# Exercise goal:
Go through the material under this sentence. Return every line holding "tape".

# Available data:
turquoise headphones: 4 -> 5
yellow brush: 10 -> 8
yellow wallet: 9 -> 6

...

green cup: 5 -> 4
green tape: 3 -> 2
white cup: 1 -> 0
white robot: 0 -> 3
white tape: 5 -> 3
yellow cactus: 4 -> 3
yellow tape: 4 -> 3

# Reply to the exercise:
green tape: 3 -> 2
white tape: 5 -> 3
yellow tape: 4 -> 3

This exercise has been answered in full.